::: Data to process :::

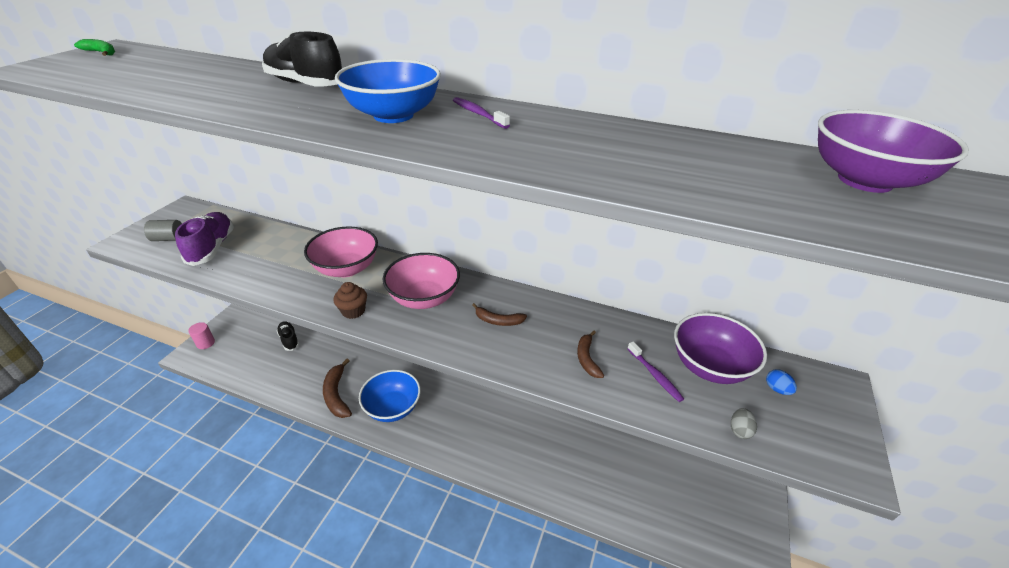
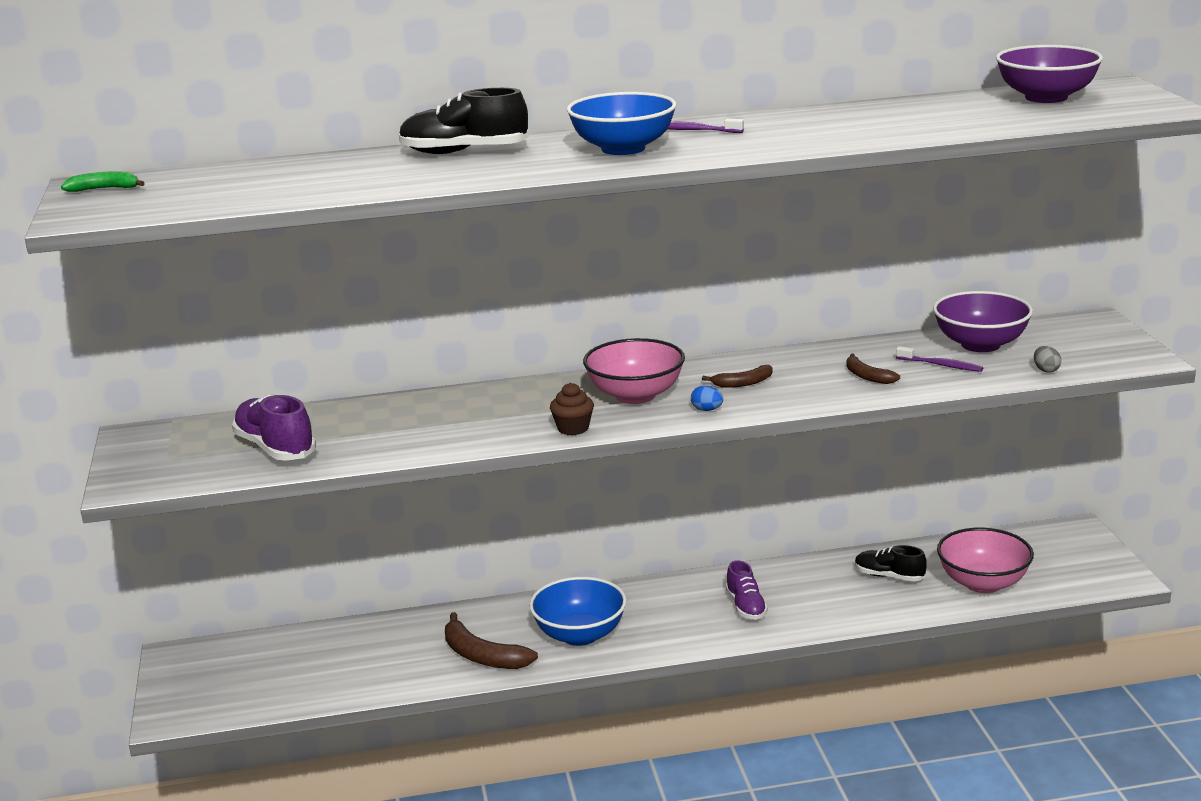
camera: 30 degrees left, 15 degrees down
(168, 239) = (188, 462): grey cylinder -> none
(205, 343) = (178, 696): pink cylinder -> none
(289, 340) = (318, 640): black shoe -> black shoe (889, 576)
(346, 268) = (498, 406): pink bowl -> pink bowl (983, 583)
(492, 439) = (746, 607): none -> purple shoe
(777, 389) = (1050, 339): blue egg -> blue egg (707, 410)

:::

## Task statement
From the line containing "(168, 239) = (188, 462): grey" to the final line above, output everything. Change nothing and add nothing.

## Task answer
(168, 239) = (188, 462): grey cylinder -> none
(205, 343) = (178, 696): pink cylinder -> none
(289, 340) = (318, 640): black shoe -> black shoe (889, 576)
(346, 268) = (498, 406): pink bowl -> pink bowl (983, 583)
(492, 439) = (746, 607): none -> purple shoe
(777, 389) = (1050, 339): blue egg -> blue egg (707, 410)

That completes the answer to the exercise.